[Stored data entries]

BEGIN

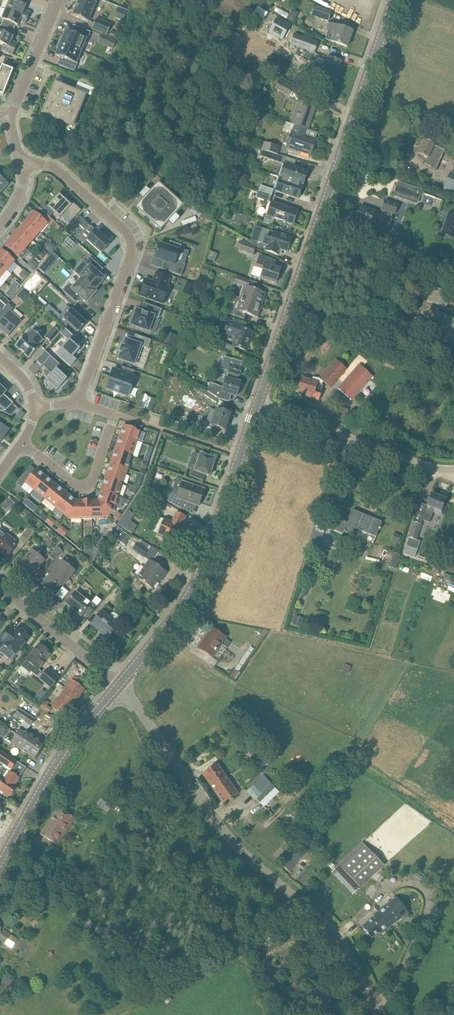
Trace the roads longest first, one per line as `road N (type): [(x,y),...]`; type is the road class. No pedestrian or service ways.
road 1 (unclassified): [(383,1014),(352,946),(238,850),(118,684)]
road 2 (secondary): [(255,398),(392,0)]
road 3 (secondary): [(118,684),(193,584),(255,398)]
road 4 (residential): [(80,404),(133,249),(127,233),(58,171),(26,162)]
road 5 (unclassified): [(453,470),(255,398)]
road 6 (secondary): [(2,858),(52,770),(118,684)]
road 7 (residential): [(24,445),(84,495),(115,413),(80,404)]
road 8 (residential): [(118,684),(0,587)]
road 9 (residential): [(14,124),(61,0)]

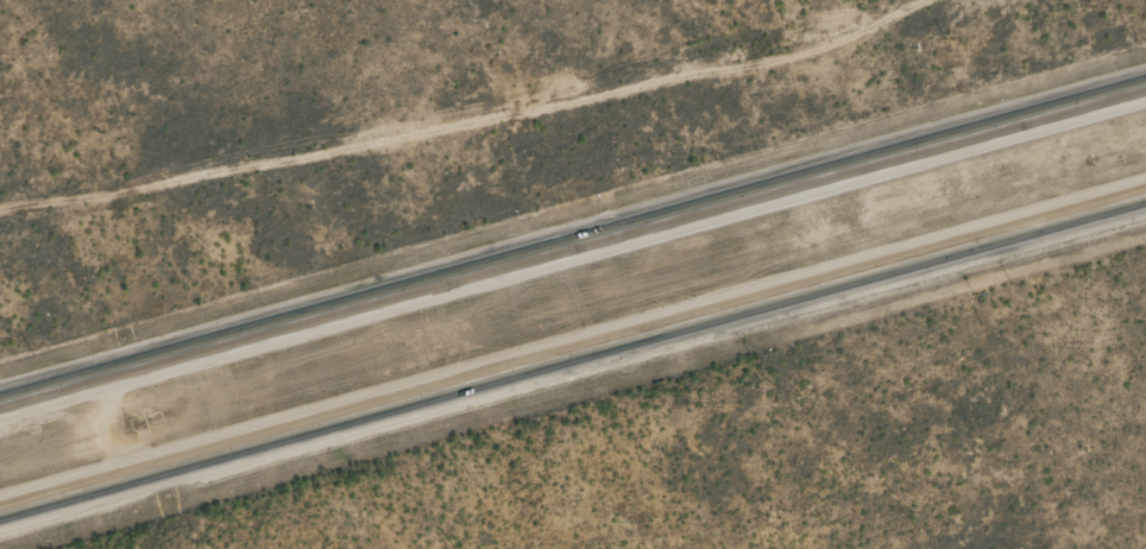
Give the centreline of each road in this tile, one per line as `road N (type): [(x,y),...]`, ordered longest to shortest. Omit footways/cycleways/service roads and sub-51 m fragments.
road 1 (primary): [(0,509),(1145,192)]
road 2 (primary): [(1145,87),(0,403)]

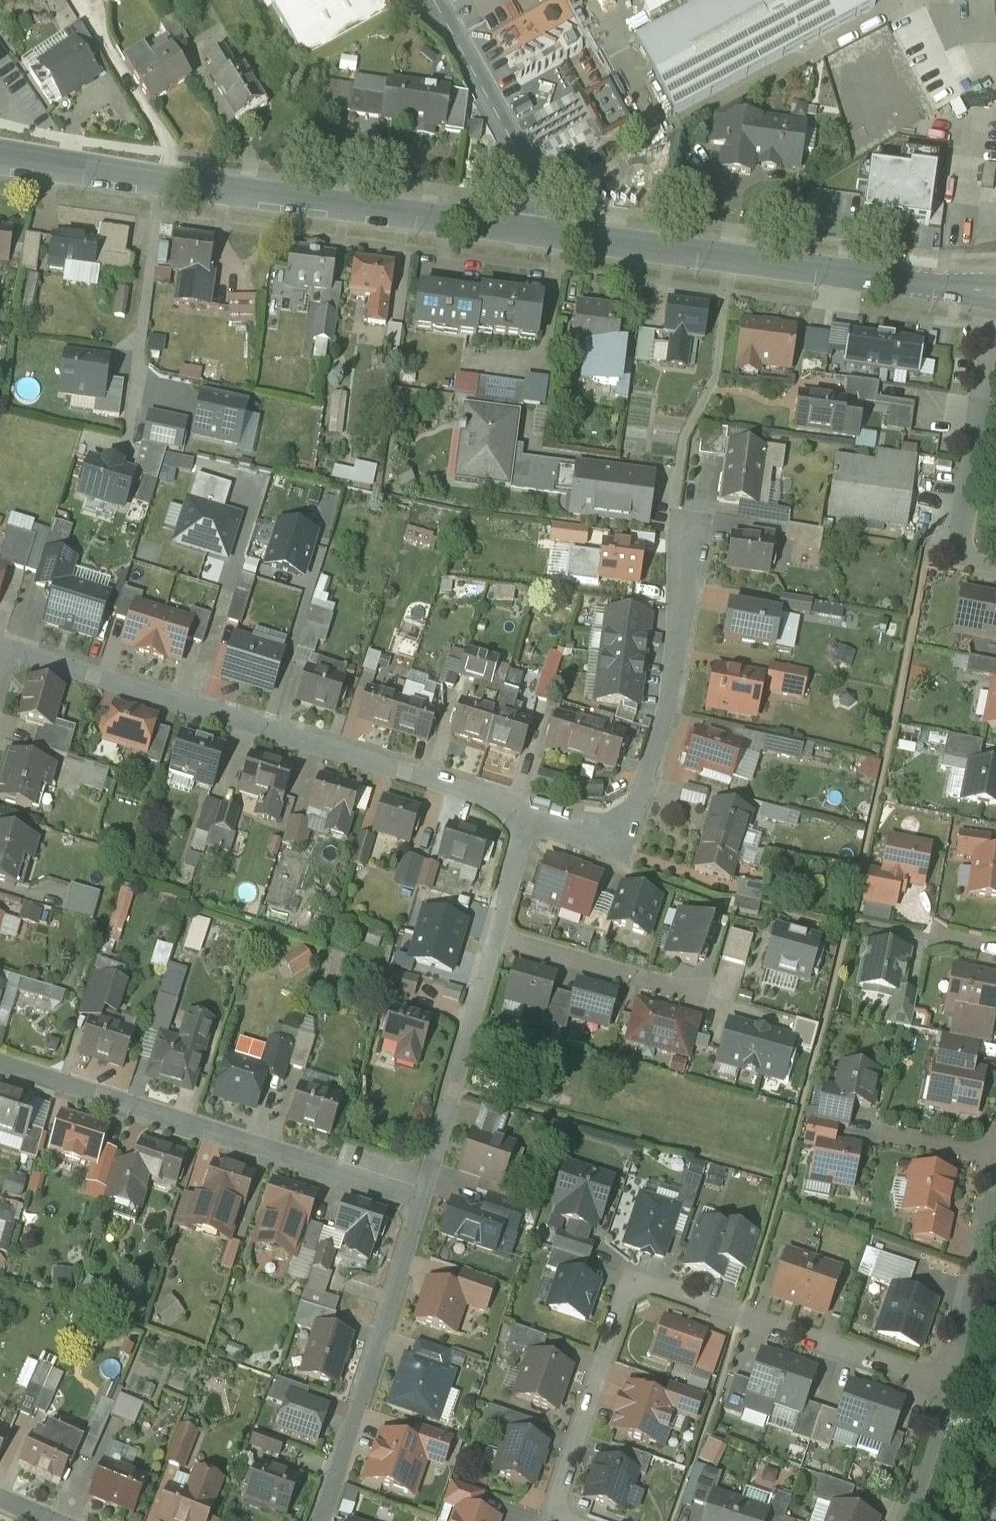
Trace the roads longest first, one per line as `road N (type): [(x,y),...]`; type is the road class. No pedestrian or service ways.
road 1 (tertiary): [(0,157),(995,295)]
road 2 (residential): [(949,1389),(631,1284),(550,1516),(563,1520)]
road 3 (residential): [(5,648),(531,818)]
road 4 (residential): [(0,1062),(422,1200)]
road 5 (residential): [(422,1200),(531,818)]
road 6 (residential): [(531,818),(597,830),(633,815),(672,677),(689,537)]
road 7 (residential): [(320,1520),(422,1200)]
road 8 (residential): [(995,295),(960,538),(969,559),(995,567)]
road 9 (residential): [(995,1173),(949,1389)]
road 10 (residential): [(949,1389),(910,1520)]

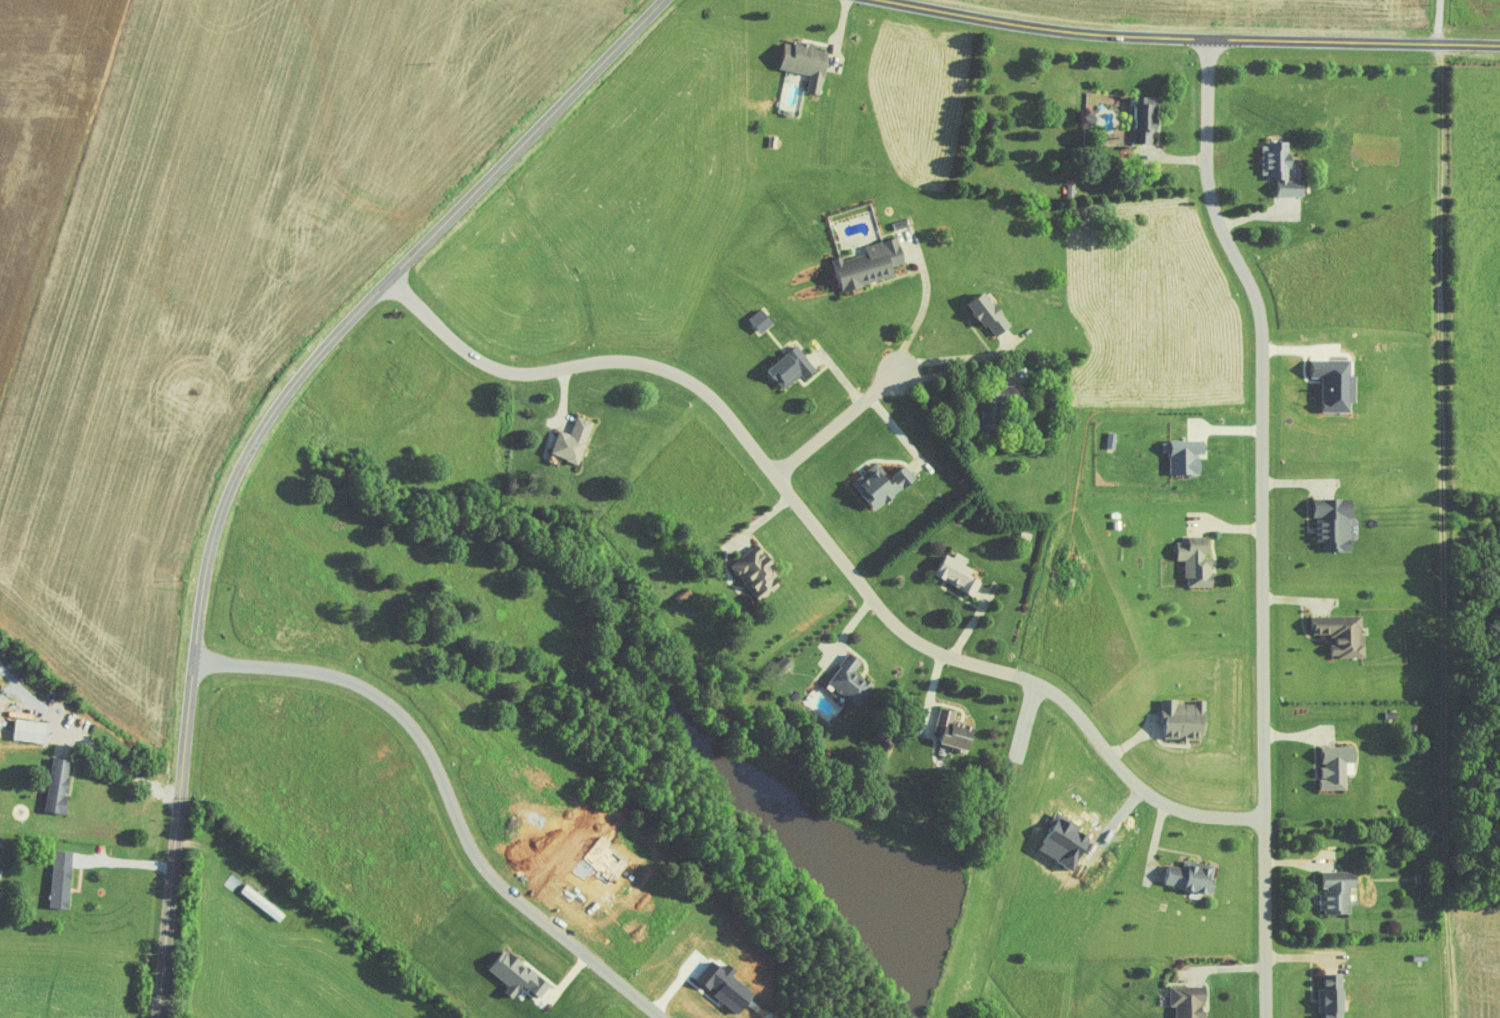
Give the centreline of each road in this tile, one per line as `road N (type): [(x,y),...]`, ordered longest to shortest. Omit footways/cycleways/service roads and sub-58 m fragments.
road 1 (tertiary): [(664,0),(303,371),(231,481),(207,556),(159,1017)]
road 2 (residential): [(1264,821),(1160,801),(1133,782),(1053,690),(909,637),(721,408),(683,376),(612,361),(507,375),(467,352),(389,277)]
road 3 (residential): [(1207,40),(1211,201),(1261,315),(1266,1017)]
road 4 (track): [(1440,44),(1443,873)]
road 5 (residential): [(878,0),(1098,35),(1499,46)]
road 6 (residential): [(774,475),(903,368)]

END

EXERCISE | Please output the records above exactly, without the pictures.

RESULT FOR THIS EXERCISE |
Trace the roads longest first, one per line as `road N (type): [(x,y),...]`; type is the road class. No pedestrian or service ways.
road 1 (unclassified): [(383,1014),(352,946),(238,850),(118,684)]
road 2 (secondary): [(255,398),(392,0)]
road 3 (secondary): [(118,684),(193,584),(255,398)]
road 4 (residential): [(80,404),(133,249),(127,233),(58,171),(26,162)]
road 5 (unclassified): [(453,470),(255,398)]
road 6 (secondary): [(2,858),(52,770),(118,684)]
road 7 (residential): [(24,445),(84,495),(115,413),(80,404)]
road 8 (residential): [(118,684),(0,587)]
road 9 (residential): [(14,124),(61,0)]

Give the centreline of each road in this tile, one per line as `road N (type): [(x,y),...]`, ordered longest to shortest. Omit footways/cycleways/service roads and sub-51 m fragments.
road 1 (primary): [(0,509),(1145,192)]
road 2 (primary): [(1145,87),(0,403)]

Trace the roads longest first, one per line as `road N (type): [(x,y),...]`; type is the road class. No pedestrian or service ways.
road 1 (tertiary): [(0,157),(995,295)]
road 2 (residential): [(949,1389),(631,1284),(550,1516),(563,1520)]
road 3 (residential): [(5,648),(531,818)]
road 4 (residential): [(0,1062),(422,1200)]
road 5 (residential): [(422,1200),(531,818)]
road 6 (residential): [(531,818),(597,830),(633,815),(672,677),(689,537)]
road 7 (residential): [(320,1520),(422,1200)]
road 8 (residential): [(995,295),(960,538),(969,559),(995,567)]
road 9 (residential): [(995,1173),(949,1389)]
road 10 (residential): [(949,1389),(910,1520)]

Give the centreline of each road in this tile, one per line as `road N (type): [(x,y),...]`, ordered longest to shortest. Omit footways/cycleways/service roads and sub-58 m fragments.
road 1 (tertiary): [(664,0),(303,371),(231,481),(207,556),(159,1017)]
road 2 (residential): [(1264,821),(1160,801),(1133,782),(1053,690),(909,637),(721,408),(683,376),(612,361),(507,375),(467,352),(389,277)]
road 3 (residential): [(1207,40),(1211,201),(1261,315),(1266,1017)]
road 4 (track): [(1440,44),(1443,873)]
road 5 (residential): [(878,0),(1098,35),(1499,46)]
road 6 (residential): [(774,475),(903,368)]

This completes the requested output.